Task instructions => Copy every line from the one containing "R8: 62k (COM, CTL) -> 10k (COM, CTL)" through the last line of the records below, both included, and nothing else.

Task inputs =>

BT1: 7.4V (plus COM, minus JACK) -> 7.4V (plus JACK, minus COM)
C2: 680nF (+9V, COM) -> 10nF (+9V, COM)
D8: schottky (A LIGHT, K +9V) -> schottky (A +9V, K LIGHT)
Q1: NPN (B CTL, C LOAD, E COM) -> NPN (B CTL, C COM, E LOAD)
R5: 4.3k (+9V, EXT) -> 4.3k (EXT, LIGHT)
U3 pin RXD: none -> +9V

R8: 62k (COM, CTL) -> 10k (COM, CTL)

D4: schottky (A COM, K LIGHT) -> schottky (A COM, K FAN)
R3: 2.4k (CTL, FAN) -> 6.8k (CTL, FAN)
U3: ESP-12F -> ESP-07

Written solution =>
R8: 62k (COM, CTL) -> 10k (COM, CTL)

D4: schottky (A COM, K LIGHT) -> schottky (A COM, K FAN)
R3: 2.4k (CTL, FAN) -> 6.8k (CTL, FAN)
U3: ESP-12F -> ESP-07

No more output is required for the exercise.